* [PROBLEM DETAILS]
Every line of the material is to be returned verbatim. Pictures stay out.

* [STORED DATA]
━━━━
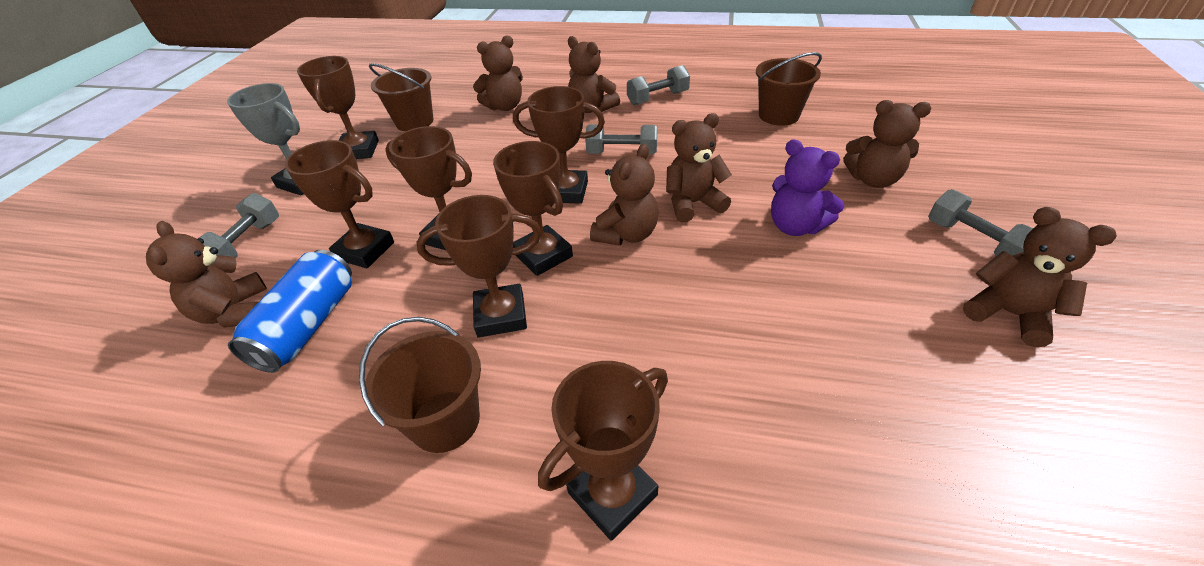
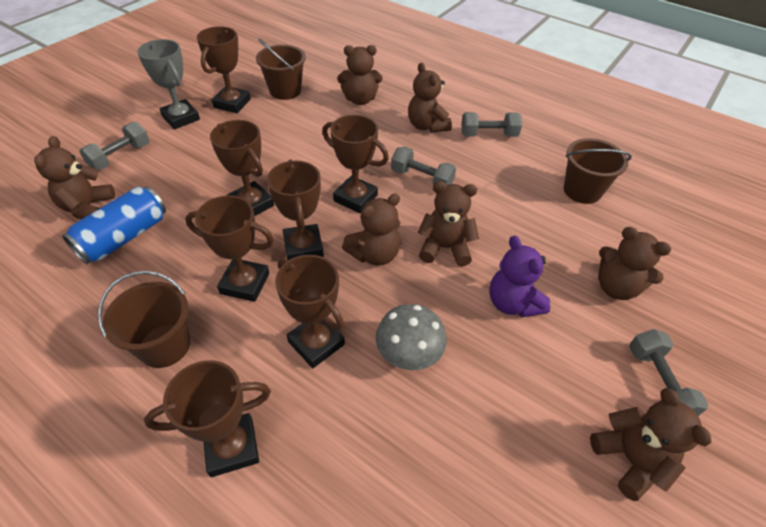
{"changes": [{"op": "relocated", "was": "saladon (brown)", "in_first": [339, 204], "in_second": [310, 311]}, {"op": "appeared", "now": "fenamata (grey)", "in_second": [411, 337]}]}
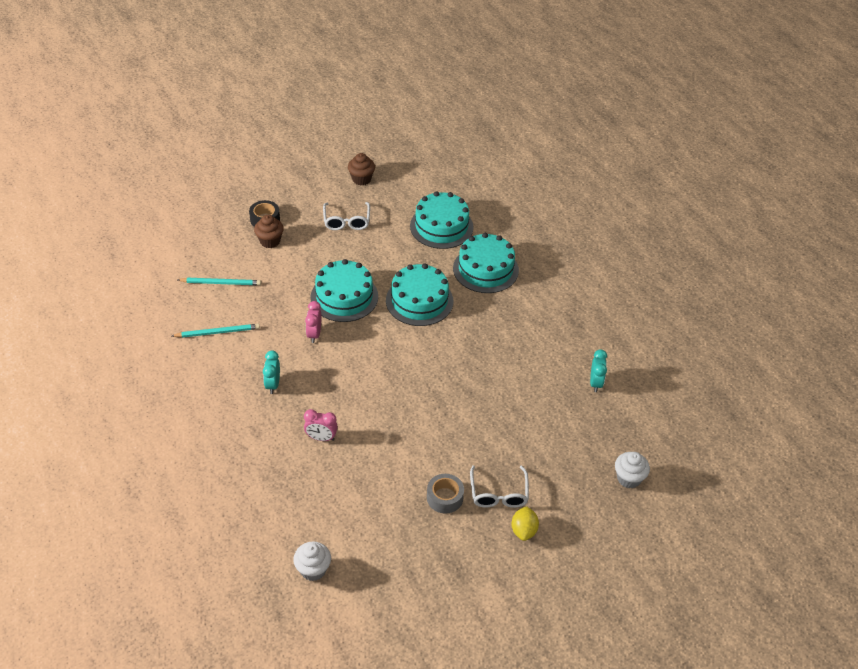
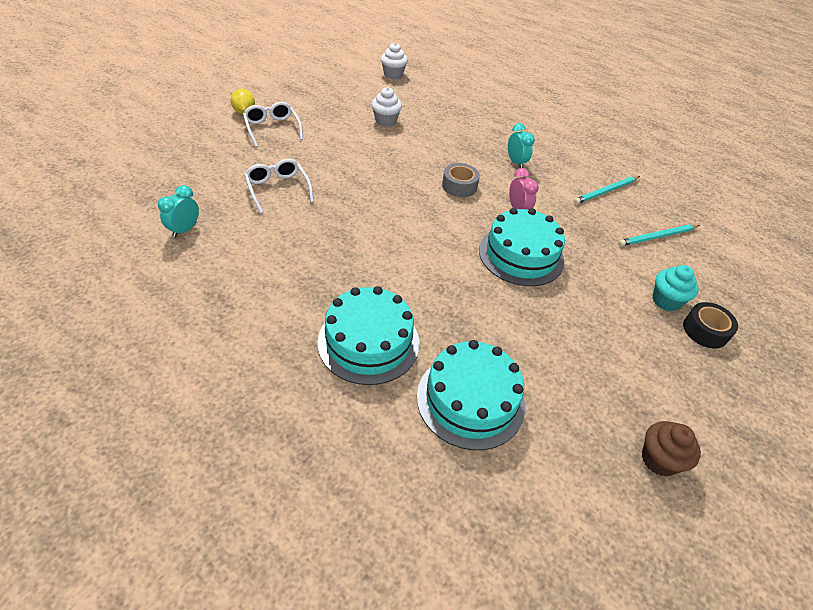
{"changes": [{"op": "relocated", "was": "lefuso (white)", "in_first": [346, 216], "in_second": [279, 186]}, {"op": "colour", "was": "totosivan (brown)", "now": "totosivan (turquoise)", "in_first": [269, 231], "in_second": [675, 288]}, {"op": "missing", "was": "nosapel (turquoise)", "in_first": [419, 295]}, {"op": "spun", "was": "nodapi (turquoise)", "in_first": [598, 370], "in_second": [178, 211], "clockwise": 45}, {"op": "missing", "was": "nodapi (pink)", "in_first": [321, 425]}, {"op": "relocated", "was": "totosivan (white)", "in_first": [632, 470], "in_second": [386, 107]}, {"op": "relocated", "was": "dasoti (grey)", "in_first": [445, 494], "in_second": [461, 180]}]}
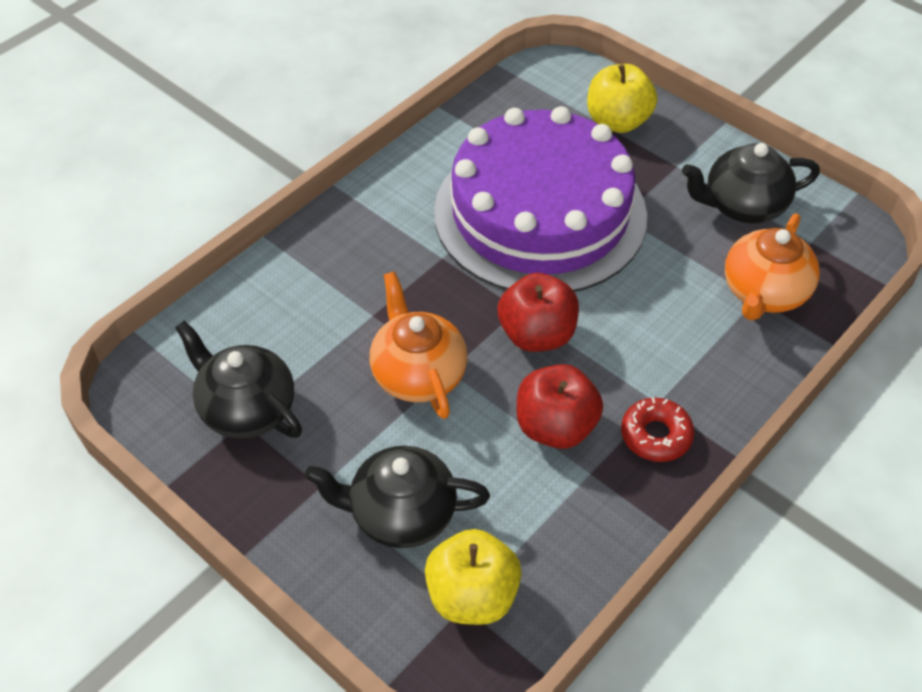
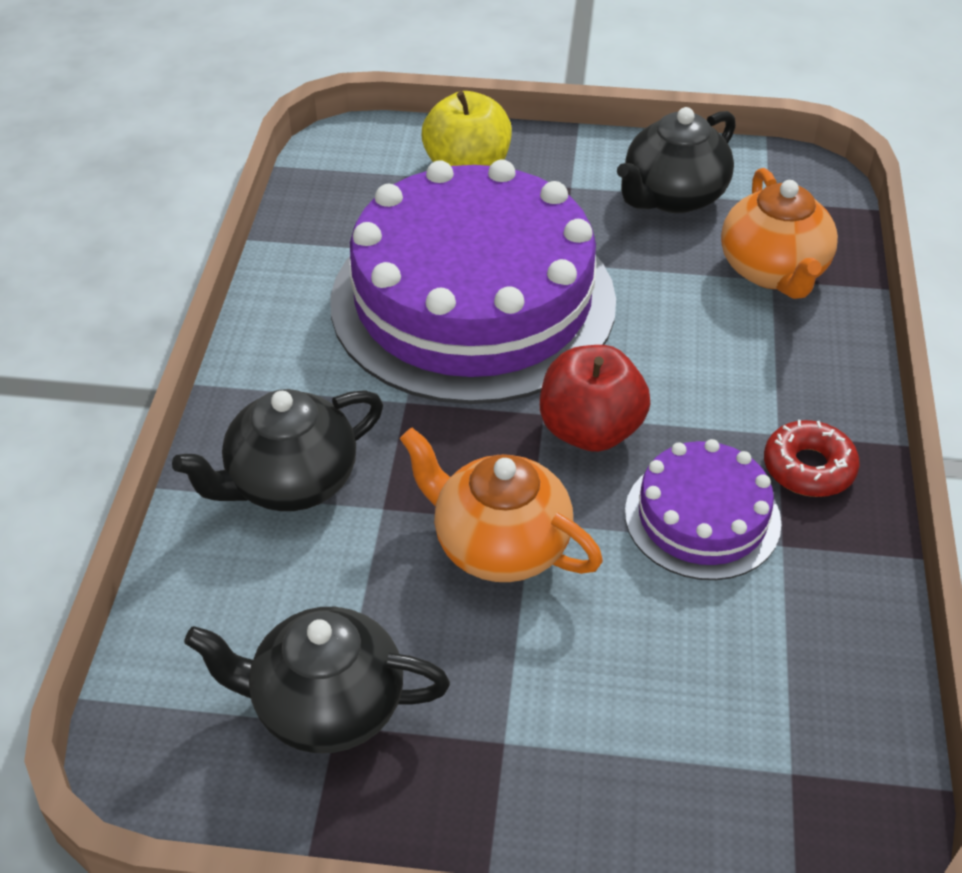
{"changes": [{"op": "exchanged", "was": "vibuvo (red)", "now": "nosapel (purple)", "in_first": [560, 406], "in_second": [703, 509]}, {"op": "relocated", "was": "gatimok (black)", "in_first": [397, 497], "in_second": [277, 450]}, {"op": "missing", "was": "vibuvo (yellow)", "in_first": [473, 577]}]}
━━━━
* [TASK RESULT]
{"changes": [{"op": "relocated", "was": "saladon (brown)", "in_first": [339, 204], "in_second": [310, 311]}, {"op": "appeared", "now": "fenamata (grey)", "in_second": [411, 337]}]}
{"changes": [{"op": "relocated", "was": "lefuso (white)", "in_first": [346, 216], "in_second": [279, 186]}, {"op": "colour", "was": "totosivan (brown)", "now": "totosivan (turquoise)", "in_first": [269, 231], "in_second": [675, 288]}, {"op": "missing", "was": "nosapel (turquoise)", "in_first": [419, 295]}, {"op": "spun", "was": "nodapi (turquoise)", "in_first": [598, 370], "in_second": [178, 211], "clockwise": 45}, {"op": "missing", "was": "nodapi (pink)", "in_first": [321, 425]}, {"op": "relocated", "was": "totosivan (white)", "in_first": [632, 470], "in_second": [386, 107]}, {"op": "relocated", "was": "dasoti (grey)", "in_first": [445, 494], "in_second": [461, 180]}]}
{"changes": [{"op": "exchanged", "was": "vibuvo (red)", "now": "nosapel (purple)", "in_first": [560, 406], "in_second": [703, 509]}, {"op": "relocated", "was": "gatimok (black)", "in_first": [397, 497], "in_second": [277, 450]}, {"op": "missing", "was": "vibuvo (yellow)", "in_first": [473, 577]}]}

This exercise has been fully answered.